** start The data **

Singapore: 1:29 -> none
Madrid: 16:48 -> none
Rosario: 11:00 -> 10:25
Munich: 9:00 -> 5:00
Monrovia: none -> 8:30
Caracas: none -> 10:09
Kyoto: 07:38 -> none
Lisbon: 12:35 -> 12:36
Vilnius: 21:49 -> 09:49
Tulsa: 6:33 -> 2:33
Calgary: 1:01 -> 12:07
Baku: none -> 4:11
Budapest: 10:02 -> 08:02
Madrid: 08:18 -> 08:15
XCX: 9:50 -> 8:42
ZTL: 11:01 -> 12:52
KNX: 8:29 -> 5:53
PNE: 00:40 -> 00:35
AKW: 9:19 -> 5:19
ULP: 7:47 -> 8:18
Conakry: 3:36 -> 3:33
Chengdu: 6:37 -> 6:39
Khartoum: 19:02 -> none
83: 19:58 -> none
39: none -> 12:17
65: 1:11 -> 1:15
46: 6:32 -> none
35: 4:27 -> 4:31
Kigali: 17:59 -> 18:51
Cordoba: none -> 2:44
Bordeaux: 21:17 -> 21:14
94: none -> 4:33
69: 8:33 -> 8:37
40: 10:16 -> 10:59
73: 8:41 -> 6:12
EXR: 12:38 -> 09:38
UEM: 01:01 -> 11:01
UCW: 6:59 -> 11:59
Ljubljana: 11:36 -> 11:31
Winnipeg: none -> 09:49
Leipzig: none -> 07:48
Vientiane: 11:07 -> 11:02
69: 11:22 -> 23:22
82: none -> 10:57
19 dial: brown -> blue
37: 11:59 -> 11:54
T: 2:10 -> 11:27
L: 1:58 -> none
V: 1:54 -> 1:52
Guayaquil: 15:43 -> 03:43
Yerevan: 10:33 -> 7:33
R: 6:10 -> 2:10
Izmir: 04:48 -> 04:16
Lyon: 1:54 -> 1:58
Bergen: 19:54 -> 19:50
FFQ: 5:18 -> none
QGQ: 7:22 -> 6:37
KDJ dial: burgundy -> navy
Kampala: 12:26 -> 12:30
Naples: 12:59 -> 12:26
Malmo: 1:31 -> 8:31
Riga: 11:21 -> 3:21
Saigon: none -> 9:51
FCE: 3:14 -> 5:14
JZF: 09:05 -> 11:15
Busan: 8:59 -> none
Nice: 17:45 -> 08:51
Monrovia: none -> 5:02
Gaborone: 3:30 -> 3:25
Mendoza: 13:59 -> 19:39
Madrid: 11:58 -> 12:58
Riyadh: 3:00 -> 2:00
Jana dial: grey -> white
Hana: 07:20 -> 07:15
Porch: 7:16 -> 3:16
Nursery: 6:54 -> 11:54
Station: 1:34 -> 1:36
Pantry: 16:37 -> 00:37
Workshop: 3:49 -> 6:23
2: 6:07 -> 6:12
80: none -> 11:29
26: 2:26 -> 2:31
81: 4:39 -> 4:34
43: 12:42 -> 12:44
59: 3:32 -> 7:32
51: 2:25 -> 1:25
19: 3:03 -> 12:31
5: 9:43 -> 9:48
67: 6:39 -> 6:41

** end The data **

Task prompt - Transcribe every line of the data above character for character, keeping the original order.

Reply to the task -
Singapore: 1:29 -> none
Madrid: 16:48 -> none
Rosario: 11:00 -> 10:25
Munich: 9:00 -> 5:00
Monrovia: none -> 8:30
Caracas: none -> 10:09
Kyoto: 07:38 -> none
Lisbon: 12:35 -> 12:36
Vilnius: 21:49 -> 09:49
Tulsa: 6:33 -> 2:33
Calgary: 1:01 -> 12:07
Baku: none -> 4:11
Budapest: 10:02 -> 08:02
Madrid: 08:18 -> 08:15
XCX: 9:50 -> 8:42
ZTL: 11:01 -> 12:52
KNX: 8:29 -> 5:53
PNE: 00:40 -> 00:35
AKW: 9:19 -> 5:19
ULP: 7:47 -> 8:18
Conakry: 3:36 -> 3:33
Chengdu: 6:37 -> 6:39
Khartoum: 19:02 -> none
83: 19:58 -> none
39: none -> 12:17
65: 1:11 -> 1:15
46: 6:32 -> none
35: 4:27 -> 4:31
Kigali: 17:59 -> 18:51
Cordoba: none -> 2:44
Bordeaux: 21:17 -> 21:14
94: none -> 4:33
69: 8:33 -> 8:37
40: 10:16 -> 10:59
73: 8:41 -> 6:12
EXR: 12:38 -> 09:38
UEM: 01:01 -> 11:01
UCW: 6:59 -> 11:59
Ljubljana: 11:36 -> 11:31
Winnipeg: none -> 09:49
Leipzig: none -> 07:48
Vientiane: 11:07 -> 11:02
69: 11:22 -> 23:22
82: none -> 10:57
19 dial: brown -> blue
37: 11:59 -> 11:54
T: 2:10 -> 11:27
L: 1:58 -> none
V: 1:54 -> 1:52
Guayaquil: 15:43 -> 03:43
Yerevan: 10:33 -> 7:33
R: 6:10 -> 2:10
Izmir: 04:48 -> 04:16
Lyon: 1:54 -> 1:58
Bergen: 19:54 -> 19:50
FFQ: 5:18 -> none
QGQ: 7:22 -> 6:37
KDJ dial: burgundy -> navy
Kampala: 12:26 -> 12:30
Naples: 12:59 -> 12:26
Malmo: 1:31 -> 8:31
Riga: 11:21 -> 3:21
Saigon: none -> 9:51
FCE: 3:14 -> 5:14
JZF: 09:05 -> 11:15
Busan: 8:59 -> none
Nice: 17:45 -> 08:51
Monrovia: none -> 5:02
Gaborone: 3:30 -> 3:25
Mendoza: 13:59 -> 19:39
Madrid: 11:58 -> 12:58
Riyadh: 3:00 -> 2:00
Jana dial: grey -> white
Hana: 07:20 -> 07:15
Porch: 7:16 -> 3:16
Nursery: 6:54 -> 11:54
Station: 1:34 -> 1:36
Pantry: 16:37 -> 00:37
Workshop: 3:49 -> 6:23
2: 6:07 -> 6:12
80: none -> 11:29
26: 2:26 -> 2:31
81: 4:39 -> 4:34
43: 12:42 -> 12:44
59: 3:32 -> 7:32
51: 2:25 -> 1:25
19: 3:03 -> 12:31
5: 9:43 -> 9:48
67: 6:39 -> 6:41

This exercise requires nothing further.